Revision tracking records:
----------------

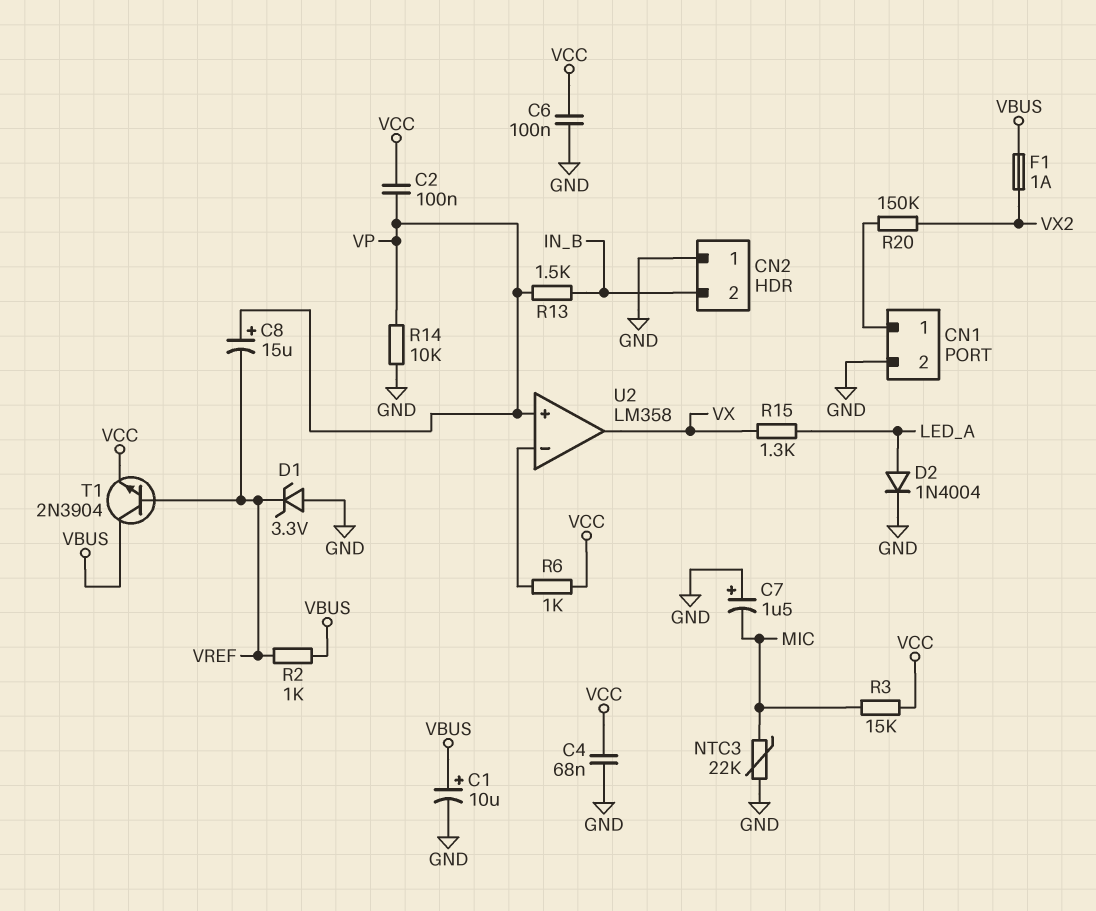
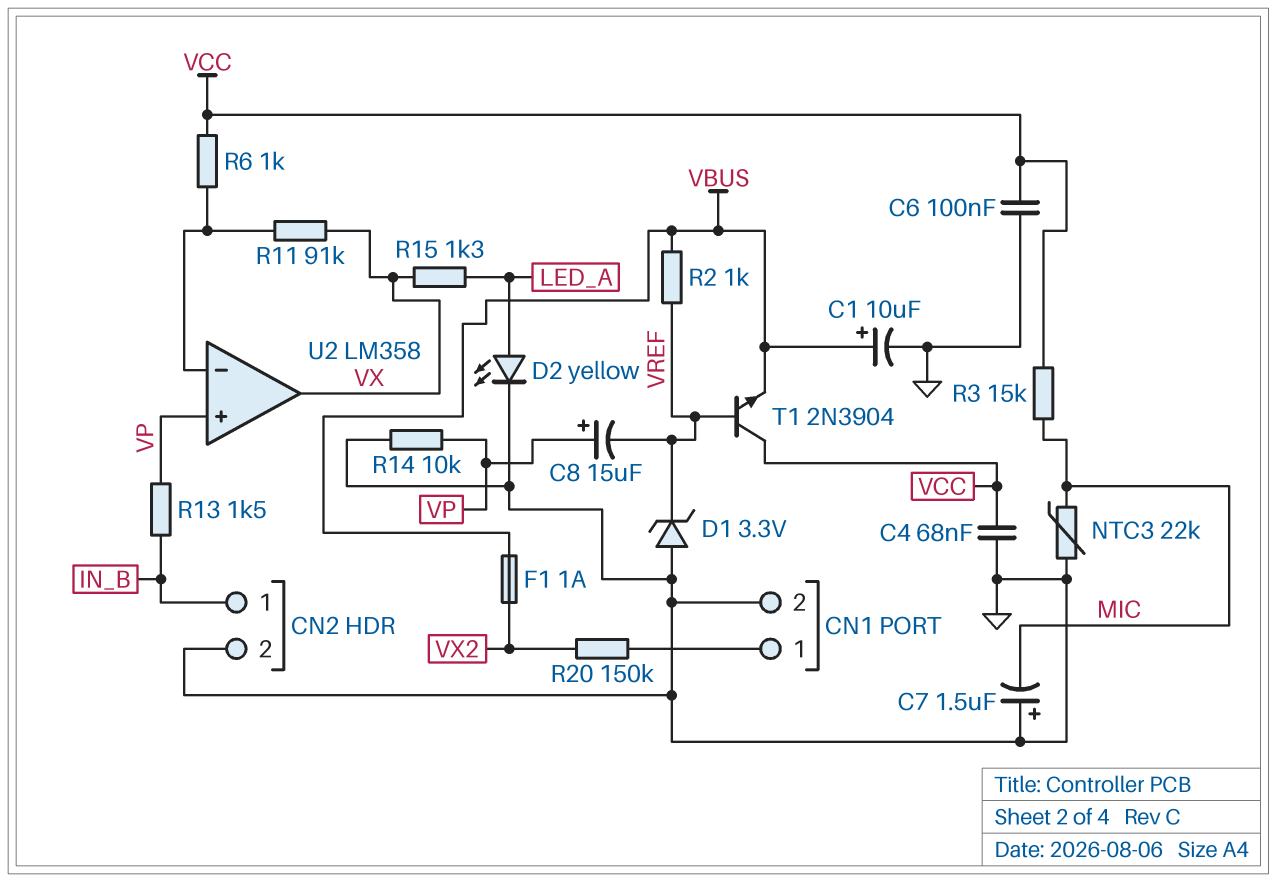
C2: 100nF (VCC, VP) -> none
CN2 pin 1: GND -> IN_B
CN2 pin 2: IN_B -> GND
D2: diode 1N4004 (A LED_A, K GND) -> LED yellow (A LED_A, K GND)
R11: none -> 91k (U2/in-, VX)
T1: NPN 2N3904 (B VREF, C VBUS, E VCC) -> NPN 2N3904 (B VREF, C VCC, E VBUS)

----------------

What this task involves: With the line containing "R11: none -> 91k (U2/in-, VX)" as the first and the final line of the entries above as the last, write out that span exactly and nothing more.

Task result:
R11: none -> 91k (U2/in-, VX)
T1: NPN 2N3904 (B VREF, C VBUS, E VCC) -> NPN 2N3904 (B VREF, C VCC, E VBUS)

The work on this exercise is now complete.